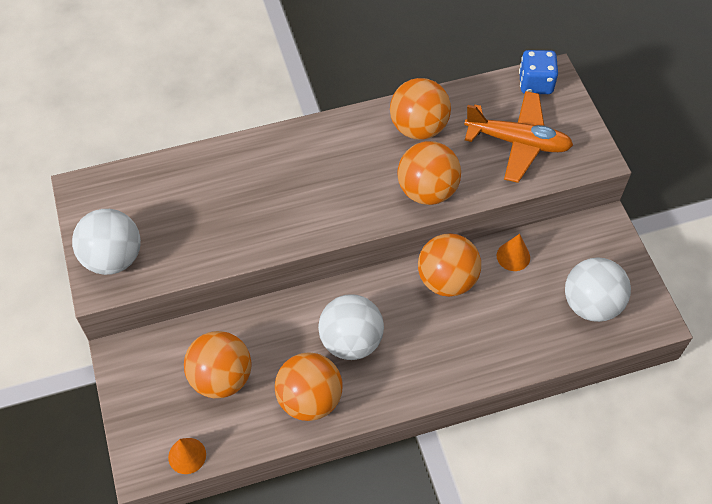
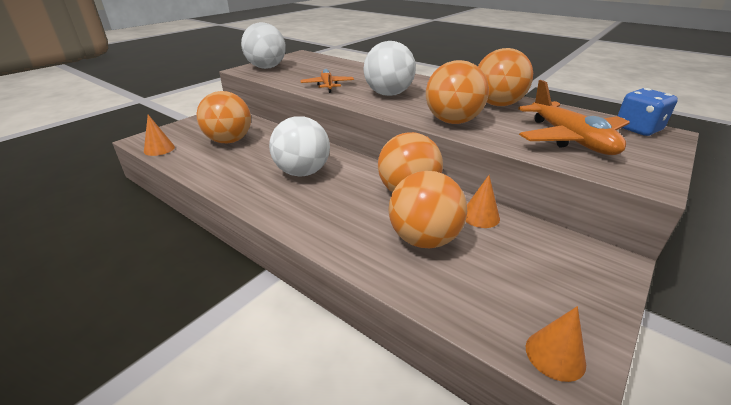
camera: 55 degrees right, 25 degrees down
(246, 231) = (327, 86): none -> orange plane
(310, 399) = (236, 173): orange ball -> orange ball (424, 239)
(590, 304) = (506, 291): white ball -> white ball (388, 94)
(644, 320) = (555, 355): none -> orange cone

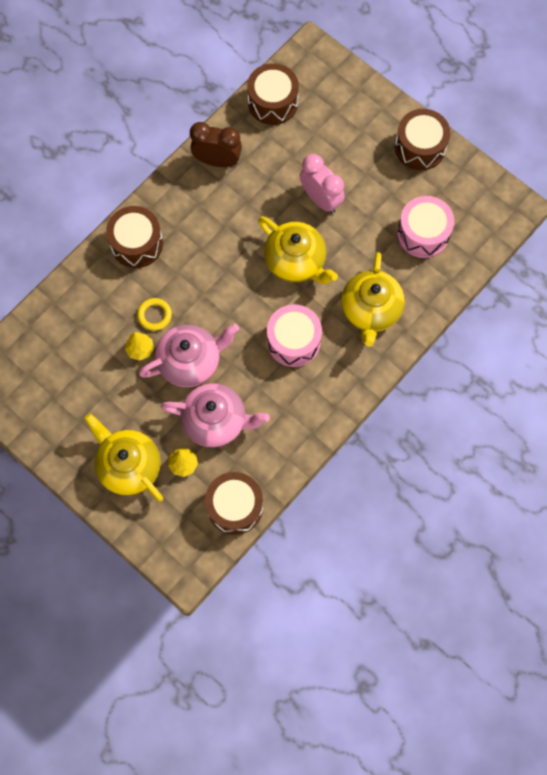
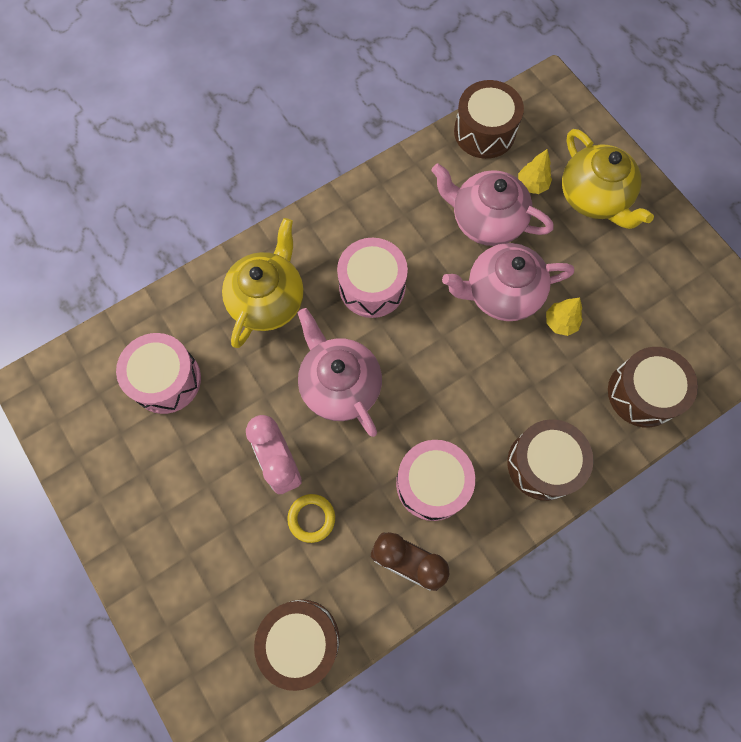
camera: 165 degrees left, 0 degrees up
(154, 315) = (535, 360): yellow ring -> yellow ring (311, 518)
(212, 212) = (432, 483): none -> pink drum
(296, 261) = (339, 385): yellow teapot -> pink teapot
(420, 147) = (118, 505): brown drum -> brown drum (642, 393)

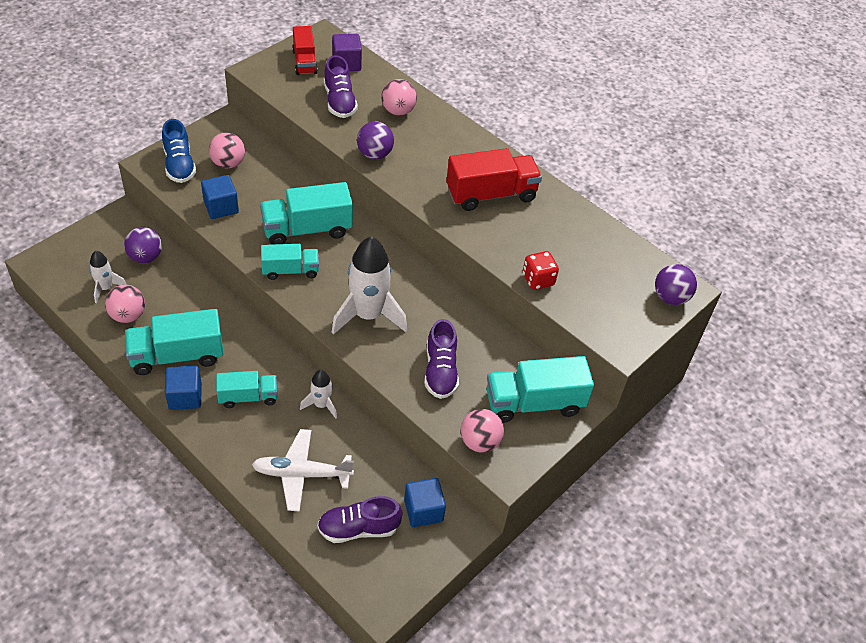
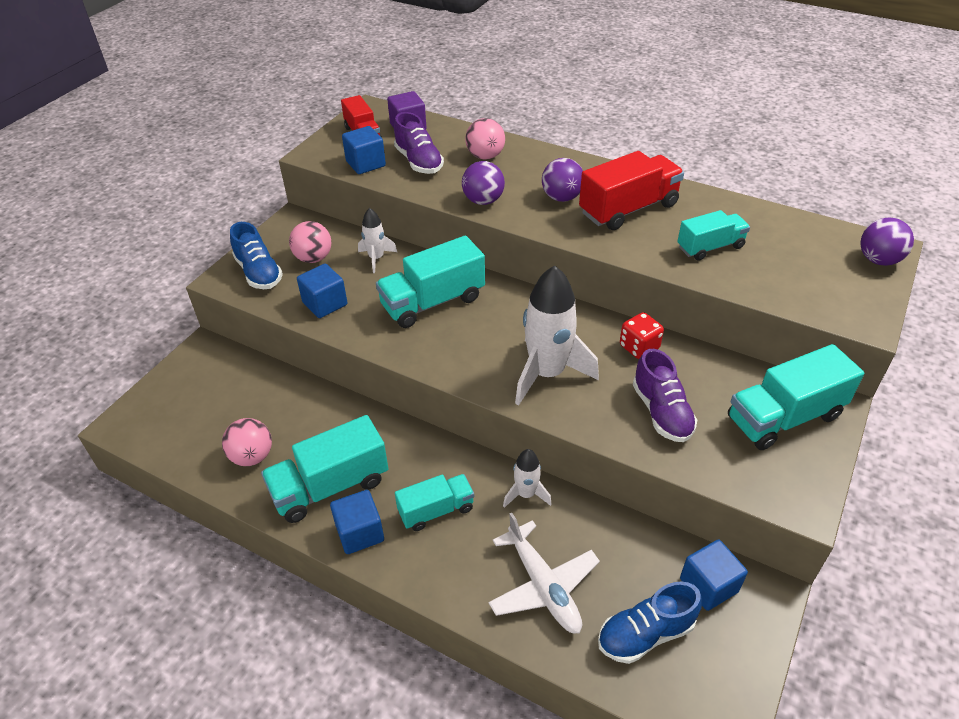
camera: 10 degrees left, 5 degrees down
(106, 288) = (214, 432): white rocket -> white rocket (376, 258)
(145, 257) = (249, 385): purple ball -> purple ball (561, 197)
(290, 270) = (435, 349): turquoise truck -> turquoise truck (710, 247)
(294, 92) = (365, 164): none -> blue cube
(301, 474) = (543, 586): white plane -> white plane turned 105 degrees counterclockwise
(358, 528) = (645, 634): purple shoe -> blue shoe
(479, 442) = (753, 480): pink ball -> none
(538, 280) = (731, 278): red dice -> red dice (639, 347)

+++++

● What the exercise asks
Pictures do not belong in the copy. Output all of the records exactly.

● Solution
camera: 55 degrees right, 25 degrees down
(246, 231) = (327, 86): none -> orange plane
(310, 399) = (236, 173): orange ball -> orange ball (424, 239)
(590, 304) = (506, 291): white ball -> white ball (388, 94)
(644, 320) = (555, 355): none -> orange cone

camera: 165 degrees left, 0 degrees up
(154, 315) = (535, 360): yellow ring -> yellow ring (311, 518)
(212, 212) = (432, 483): none -> pink drum
(296, 261) = (339, 385): yellow teapot -> pink teapot
(420, 147) = (118, 505): brown drum -> brown drum (642, 393)

camera: 10 degrees left, 5 degrees down
(106, 288) = (214, 432): white rocket -> white rocket (376, 258)
(145, 257) = (249, 385): purple ball -> purple ball (561, 197)
(290, 270) = (435, 349): turquoise truck -> turquoise truck (710, 247)
(294, 92) = (365, 164): none -> blue cube
(301, 474) = (543, 586): white plane -> white plane turned 105 degrees counterclockwise
(358, 528) = (645, 634): purple shoe -> blue shoe
(479, 442) = (753, 480): pink ball -> none
(538, 280) = (731, 278): red dice -> red dice (639, 347)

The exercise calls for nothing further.